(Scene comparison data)
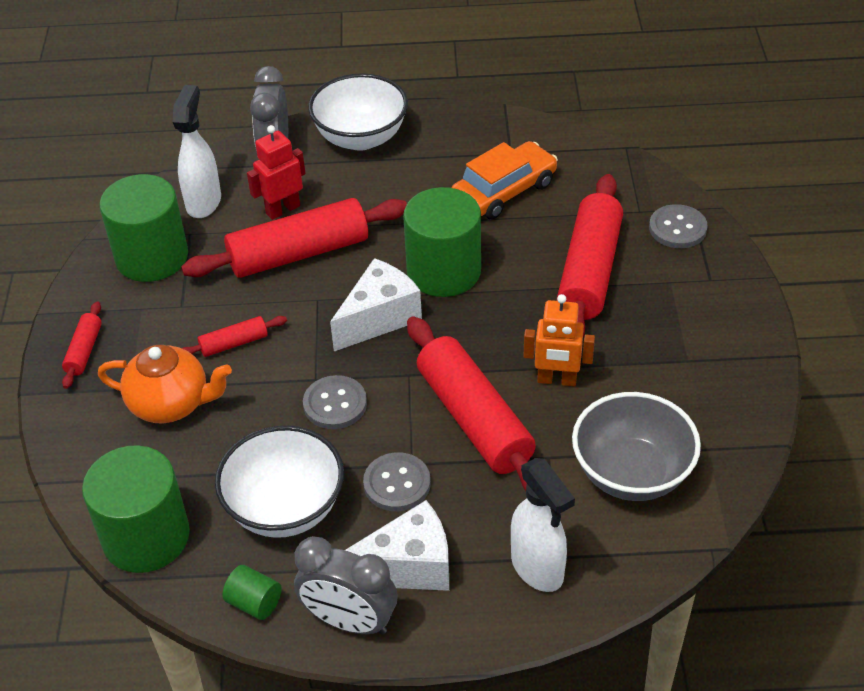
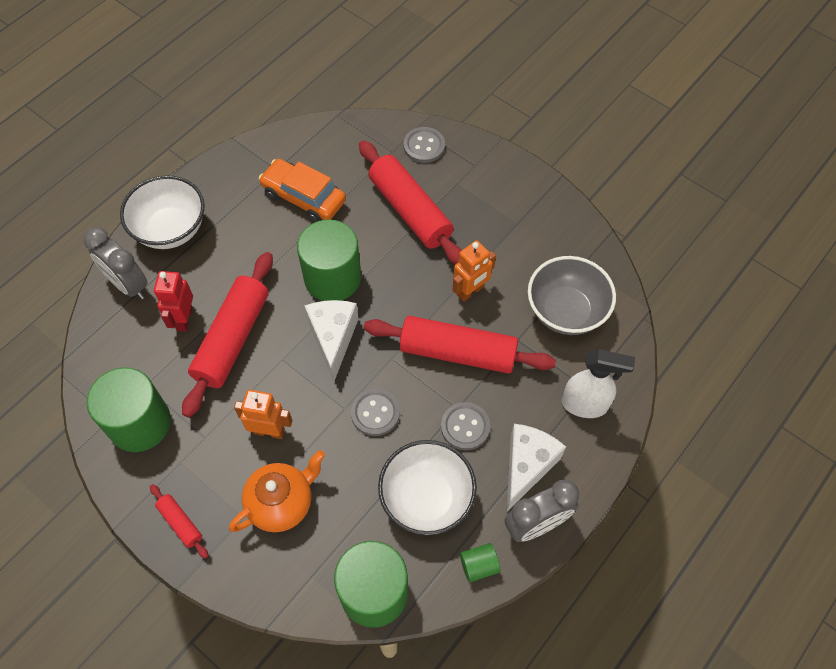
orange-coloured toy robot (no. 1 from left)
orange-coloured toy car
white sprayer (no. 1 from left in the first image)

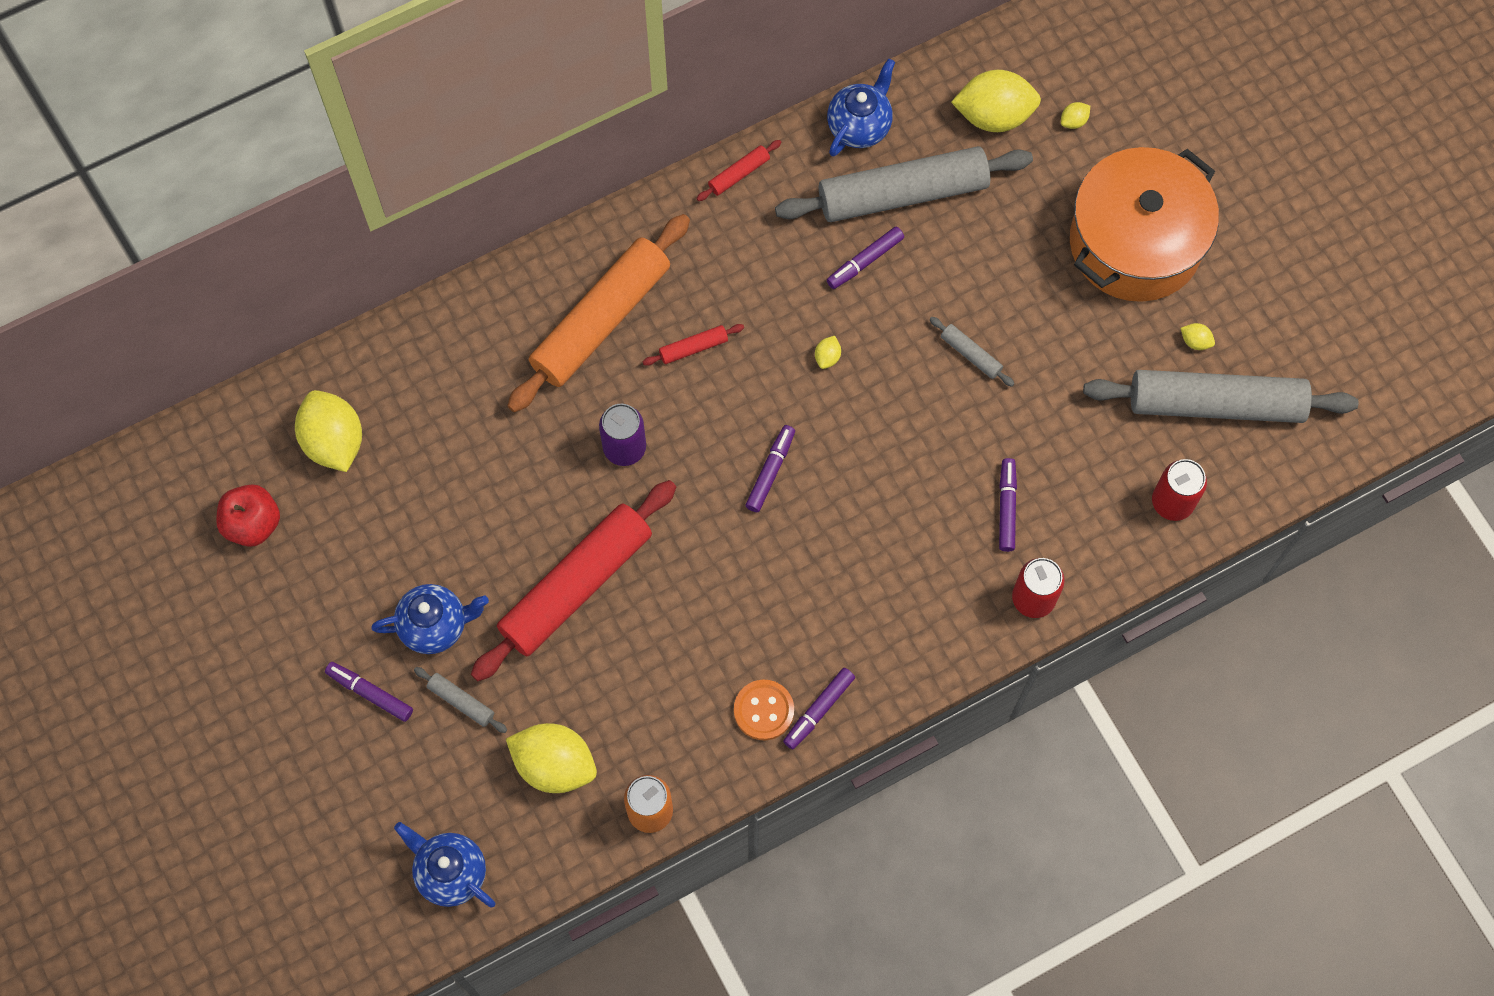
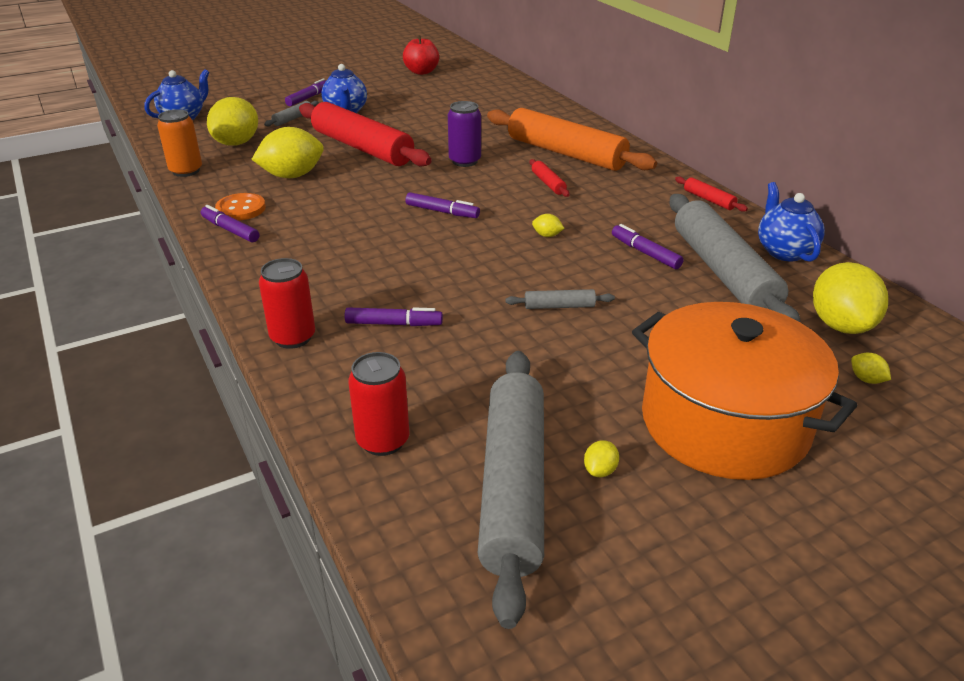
golden lemon (no. 2 from left)
gray dough roller (no. 3 from left)
cobalt teapot (no. 3 from left)

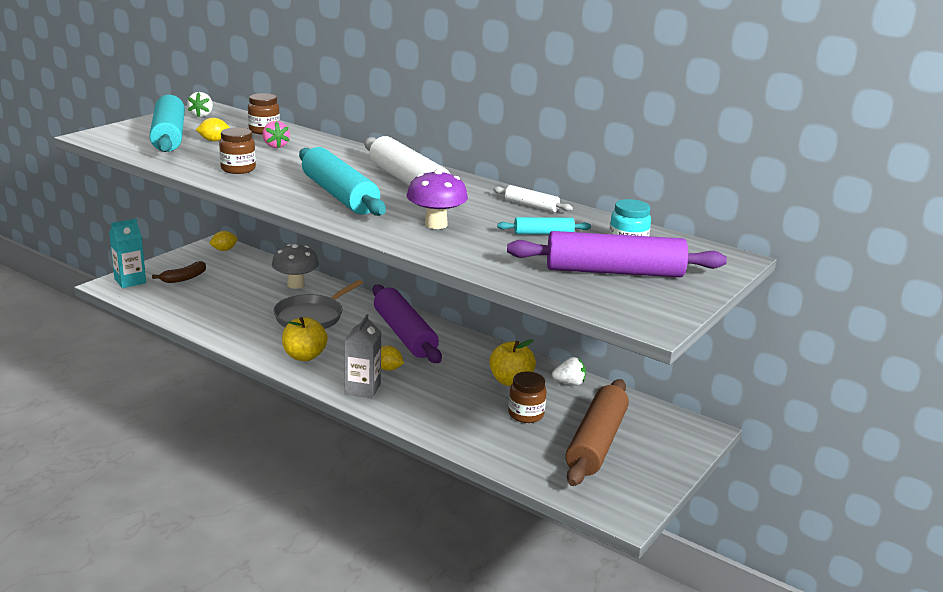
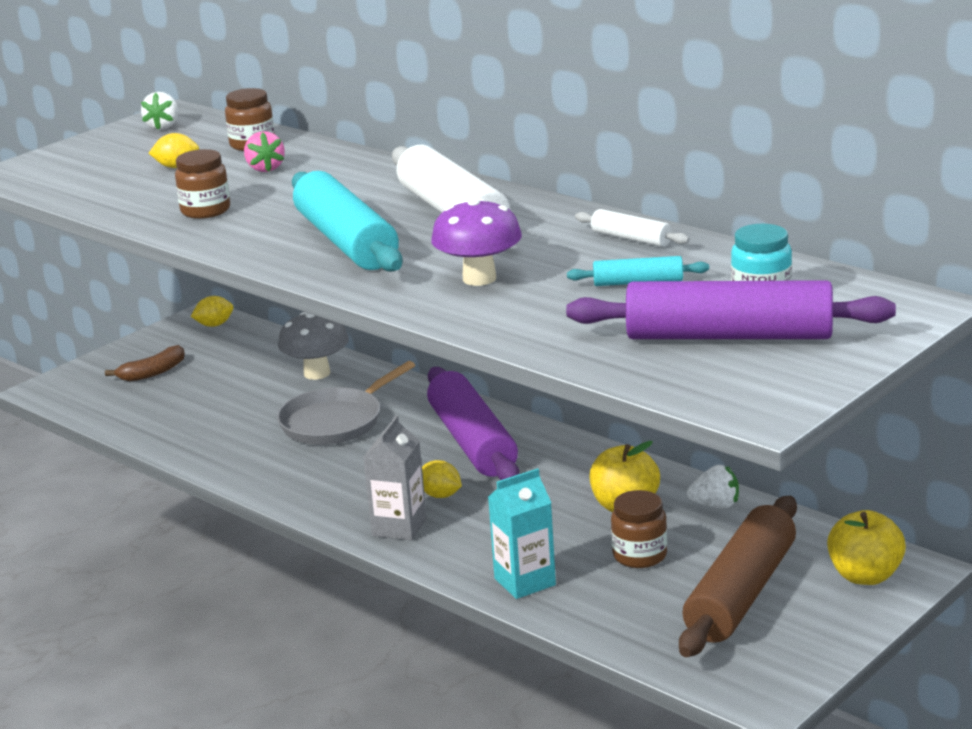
turquoise milk carton
golden apple (no. 2 from left)
turquoise dough roller (no. 1 from left in the first image)

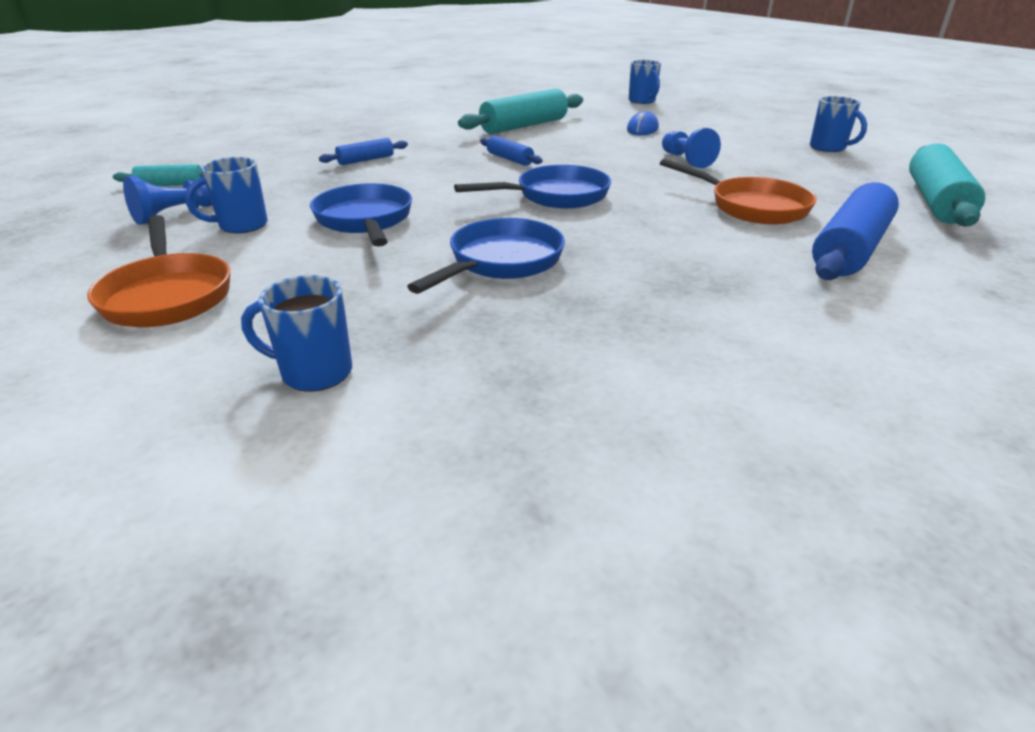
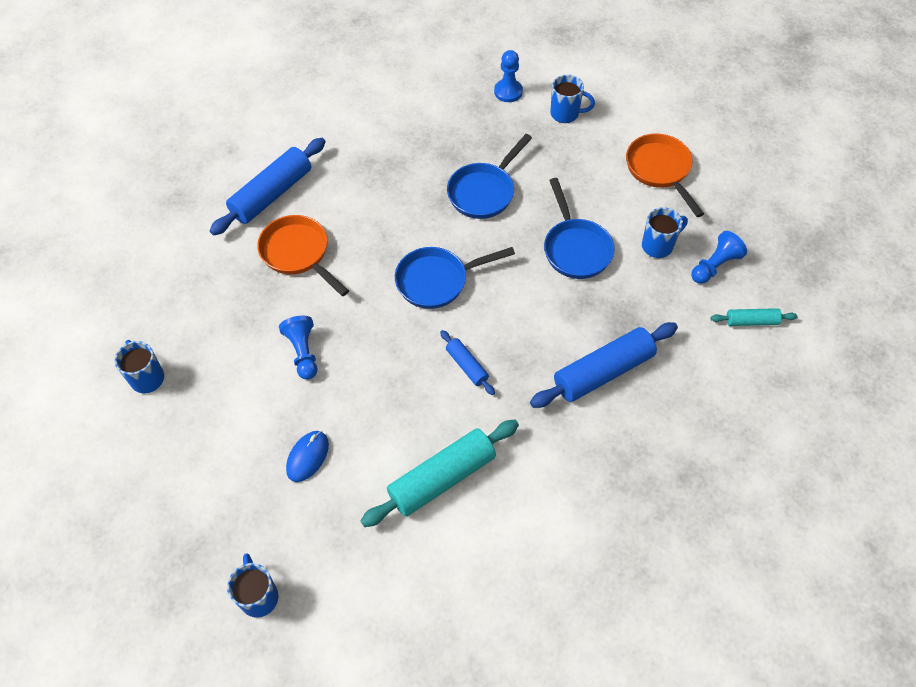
cobalt game pawn (no. 2 from left)
cobalt dough roller (no. 3 from left)
turquoise dough roller (no. 3 from left in the first image)

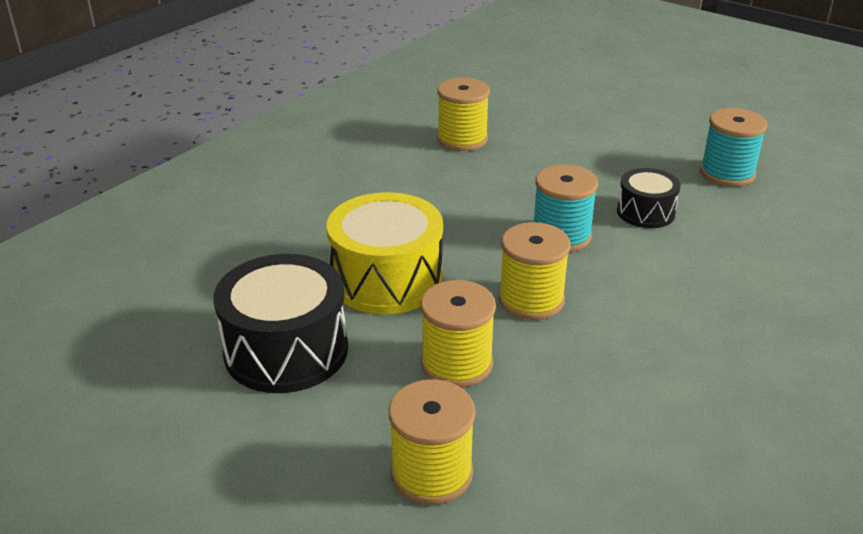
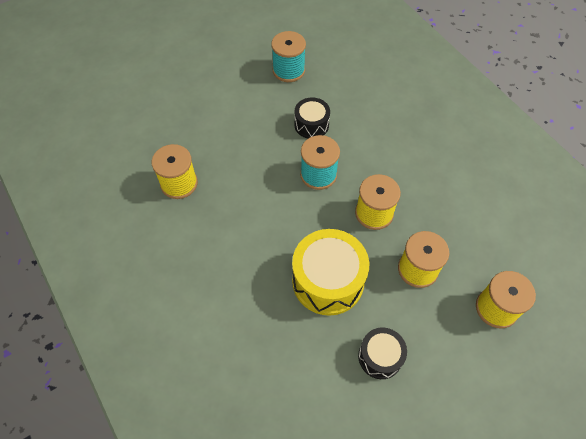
jet-black drum (no. 2 from left)

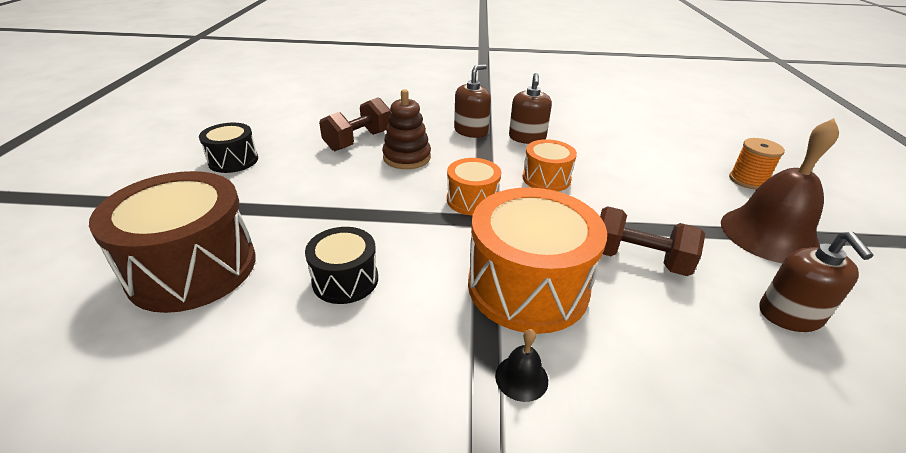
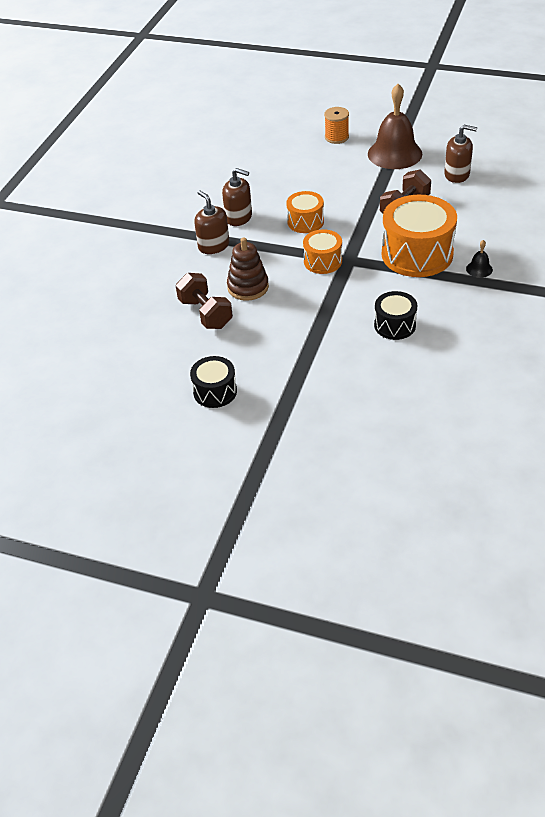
brown drum

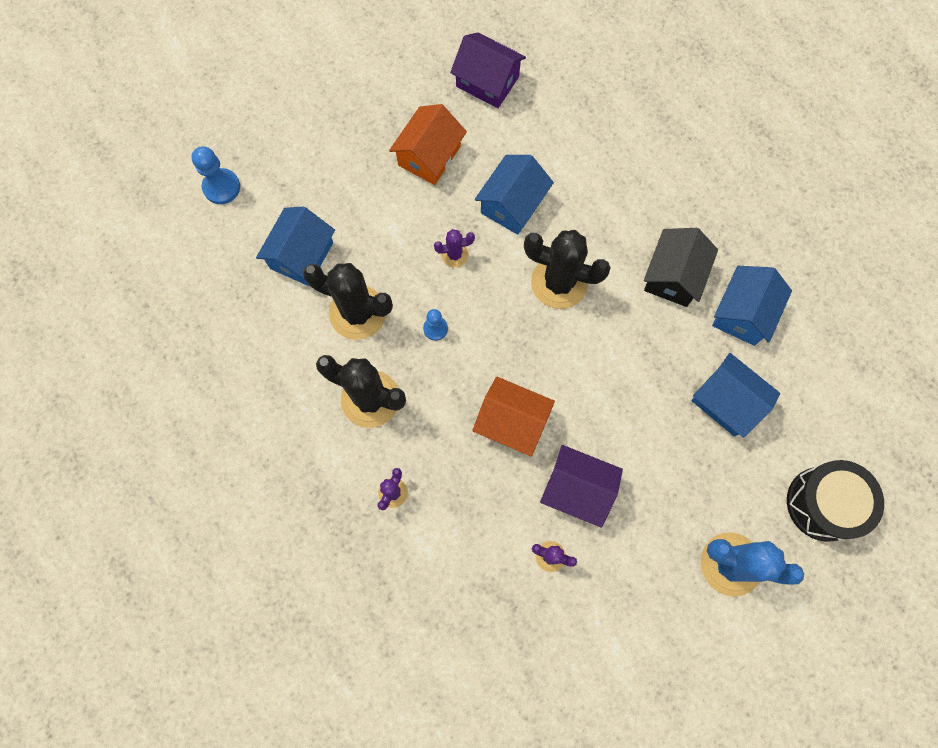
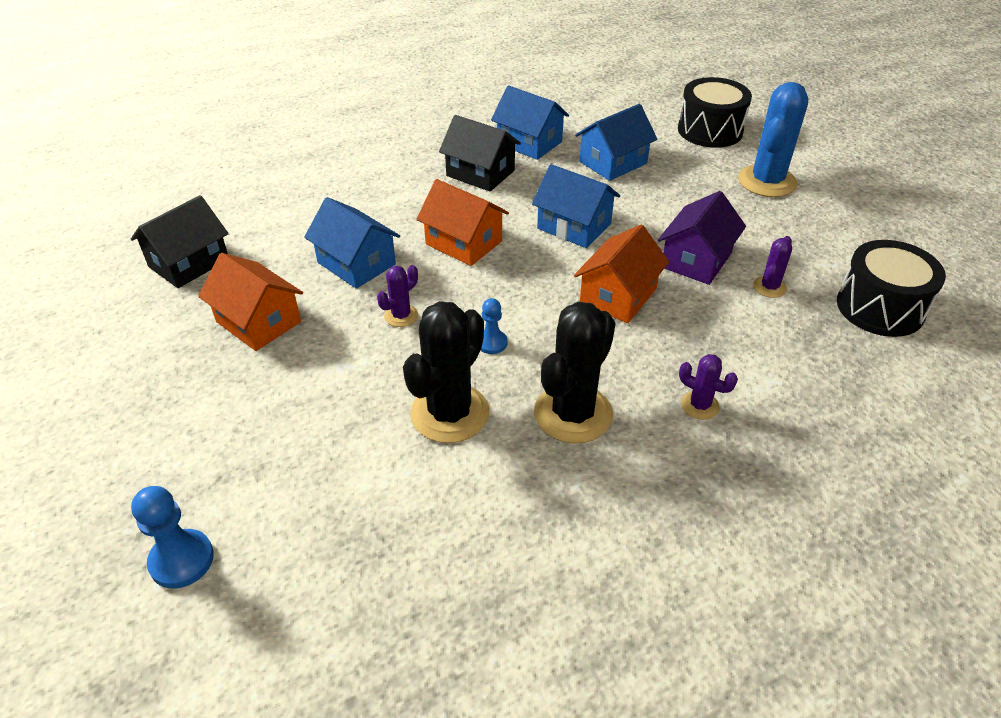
jet-black cottage (no. 1 from left)
violet prickly plant (no. 1 from left)
orange-coloured cottage (no. 2 from left)
cobalt cottage (no. 3 from left)
jet-black drum (no. 2 from left)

§ **ASSIGNMENT**:
Pictures are not part of the copy; transcribe the rest of the data verbatim.

§ **FINISHED TASK**:
orange-coloured toy robot (no. 1 from left)
orange-coloured toy car
white sprayer (no. 1 from left in the first image)

golden lemon (no. 2 from left)
gray dough roller (no. 3 from left)
cobalt teapot (no. 3 from left)

turquoise milk carton
golden apple (no. 2 from left)
turquoise dough roller (no. 1 from left in the first image)

cobalt game pawn (no. 2 from left)
cobalt dough roller (no. 3 from left)
turquoise dough roller (no. 3 from left in the first image)

jet-black drum (no. 2 from left)

brown drum

jet-black cottage (no. 1 from left)
violet prickly plant (no. 1 from left)
orange-coloured cottage (no. 2 from left)
cobalt cottage (no. 3 from left)
jet-black drum (no. 2 from left)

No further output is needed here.